- _Stated task_: Show each line below that contains the string "number".

- _Dataset records_:

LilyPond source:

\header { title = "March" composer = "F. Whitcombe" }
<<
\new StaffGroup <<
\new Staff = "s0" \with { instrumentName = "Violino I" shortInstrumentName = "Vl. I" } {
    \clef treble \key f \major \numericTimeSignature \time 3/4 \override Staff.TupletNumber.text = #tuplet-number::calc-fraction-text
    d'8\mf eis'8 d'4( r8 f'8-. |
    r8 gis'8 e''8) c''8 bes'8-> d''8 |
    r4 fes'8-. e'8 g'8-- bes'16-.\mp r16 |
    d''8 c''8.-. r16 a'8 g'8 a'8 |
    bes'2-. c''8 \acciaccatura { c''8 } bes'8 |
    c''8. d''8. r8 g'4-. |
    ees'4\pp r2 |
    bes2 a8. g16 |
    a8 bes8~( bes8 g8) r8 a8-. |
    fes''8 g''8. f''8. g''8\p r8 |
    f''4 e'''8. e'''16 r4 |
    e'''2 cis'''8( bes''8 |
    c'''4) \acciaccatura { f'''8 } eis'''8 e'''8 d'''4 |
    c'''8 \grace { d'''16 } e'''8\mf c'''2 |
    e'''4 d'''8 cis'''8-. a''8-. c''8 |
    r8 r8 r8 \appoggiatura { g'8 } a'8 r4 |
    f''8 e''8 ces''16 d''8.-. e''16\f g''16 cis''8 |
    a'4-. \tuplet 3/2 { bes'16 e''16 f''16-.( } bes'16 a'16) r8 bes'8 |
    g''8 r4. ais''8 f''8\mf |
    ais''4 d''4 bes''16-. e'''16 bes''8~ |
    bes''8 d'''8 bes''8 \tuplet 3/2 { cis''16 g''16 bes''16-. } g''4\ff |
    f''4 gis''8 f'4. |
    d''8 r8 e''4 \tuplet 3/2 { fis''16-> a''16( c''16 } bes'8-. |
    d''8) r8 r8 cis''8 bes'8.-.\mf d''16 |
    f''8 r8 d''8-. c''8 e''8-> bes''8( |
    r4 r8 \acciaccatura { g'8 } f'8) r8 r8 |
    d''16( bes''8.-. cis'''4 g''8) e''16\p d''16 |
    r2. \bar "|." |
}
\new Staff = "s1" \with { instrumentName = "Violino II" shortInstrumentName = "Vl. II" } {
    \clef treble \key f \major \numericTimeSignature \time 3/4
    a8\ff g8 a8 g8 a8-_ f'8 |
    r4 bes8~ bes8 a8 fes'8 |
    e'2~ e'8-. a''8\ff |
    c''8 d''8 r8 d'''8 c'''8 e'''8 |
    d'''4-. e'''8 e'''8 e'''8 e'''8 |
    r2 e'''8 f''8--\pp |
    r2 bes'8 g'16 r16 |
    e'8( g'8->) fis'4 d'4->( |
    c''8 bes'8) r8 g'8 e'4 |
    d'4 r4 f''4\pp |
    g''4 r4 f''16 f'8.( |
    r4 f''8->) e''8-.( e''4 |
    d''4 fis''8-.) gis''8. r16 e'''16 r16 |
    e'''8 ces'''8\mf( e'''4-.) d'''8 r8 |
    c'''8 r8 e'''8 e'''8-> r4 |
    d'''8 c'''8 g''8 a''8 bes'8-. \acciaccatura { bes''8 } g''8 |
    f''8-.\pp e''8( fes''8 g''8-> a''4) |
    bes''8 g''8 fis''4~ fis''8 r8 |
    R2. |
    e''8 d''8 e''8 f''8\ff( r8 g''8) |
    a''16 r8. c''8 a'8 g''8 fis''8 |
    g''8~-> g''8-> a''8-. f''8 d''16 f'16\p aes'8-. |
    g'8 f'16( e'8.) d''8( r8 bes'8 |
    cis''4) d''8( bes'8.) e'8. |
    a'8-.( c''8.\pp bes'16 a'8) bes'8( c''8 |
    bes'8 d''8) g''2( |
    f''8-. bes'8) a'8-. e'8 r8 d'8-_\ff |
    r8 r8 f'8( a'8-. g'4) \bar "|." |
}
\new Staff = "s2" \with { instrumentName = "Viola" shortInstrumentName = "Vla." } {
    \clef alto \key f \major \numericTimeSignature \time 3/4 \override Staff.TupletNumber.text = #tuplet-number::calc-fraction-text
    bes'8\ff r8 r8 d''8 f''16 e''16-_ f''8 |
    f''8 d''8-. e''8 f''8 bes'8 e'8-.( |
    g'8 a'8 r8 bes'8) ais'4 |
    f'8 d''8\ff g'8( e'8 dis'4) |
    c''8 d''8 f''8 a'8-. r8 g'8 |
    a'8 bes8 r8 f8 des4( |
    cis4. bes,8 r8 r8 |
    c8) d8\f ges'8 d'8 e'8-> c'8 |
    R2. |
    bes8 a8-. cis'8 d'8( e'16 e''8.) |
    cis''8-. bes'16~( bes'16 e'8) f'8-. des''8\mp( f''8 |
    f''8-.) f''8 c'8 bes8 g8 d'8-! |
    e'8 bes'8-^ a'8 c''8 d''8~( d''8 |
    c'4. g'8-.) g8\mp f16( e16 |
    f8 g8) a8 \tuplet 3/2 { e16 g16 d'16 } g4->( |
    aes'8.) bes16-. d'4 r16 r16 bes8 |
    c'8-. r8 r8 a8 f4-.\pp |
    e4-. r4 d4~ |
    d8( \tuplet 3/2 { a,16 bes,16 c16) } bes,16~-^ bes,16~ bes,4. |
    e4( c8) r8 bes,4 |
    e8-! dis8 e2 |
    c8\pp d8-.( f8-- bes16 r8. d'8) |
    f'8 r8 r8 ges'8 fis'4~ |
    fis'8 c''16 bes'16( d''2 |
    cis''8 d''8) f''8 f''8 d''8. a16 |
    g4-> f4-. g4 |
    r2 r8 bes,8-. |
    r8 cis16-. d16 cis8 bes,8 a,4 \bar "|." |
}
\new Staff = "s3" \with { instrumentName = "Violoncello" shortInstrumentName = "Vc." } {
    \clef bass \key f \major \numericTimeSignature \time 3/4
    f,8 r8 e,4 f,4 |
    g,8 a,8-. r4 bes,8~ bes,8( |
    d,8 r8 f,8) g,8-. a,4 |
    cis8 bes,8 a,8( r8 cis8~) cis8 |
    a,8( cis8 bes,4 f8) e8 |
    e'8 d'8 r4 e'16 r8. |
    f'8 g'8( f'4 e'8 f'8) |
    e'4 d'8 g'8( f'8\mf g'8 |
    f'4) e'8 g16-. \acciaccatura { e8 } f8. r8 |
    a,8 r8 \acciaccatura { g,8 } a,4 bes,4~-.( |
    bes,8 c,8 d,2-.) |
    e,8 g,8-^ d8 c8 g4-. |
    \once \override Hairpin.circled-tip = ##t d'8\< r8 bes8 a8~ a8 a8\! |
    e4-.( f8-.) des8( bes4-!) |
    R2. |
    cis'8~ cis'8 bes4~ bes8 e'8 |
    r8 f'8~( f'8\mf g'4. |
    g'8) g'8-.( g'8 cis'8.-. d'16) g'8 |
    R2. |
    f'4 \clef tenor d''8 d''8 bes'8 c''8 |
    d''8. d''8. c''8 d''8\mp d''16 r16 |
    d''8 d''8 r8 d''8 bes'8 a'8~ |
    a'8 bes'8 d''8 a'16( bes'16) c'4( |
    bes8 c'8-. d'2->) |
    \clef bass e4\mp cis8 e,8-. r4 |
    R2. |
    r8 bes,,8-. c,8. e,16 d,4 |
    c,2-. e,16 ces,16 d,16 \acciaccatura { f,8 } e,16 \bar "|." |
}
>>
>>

- _Problem solution_:
    \clef treble \key f \major \numericTimeSignature \time 3/4 \override Staff.TupletNumber.text = #tuplet-number::calc-fraction-text
    \clef alto \key f \major \numericTimeSignature \time 3/4 \override Staff.TupletNumber.text = #tuplet-number::calc-fraction-text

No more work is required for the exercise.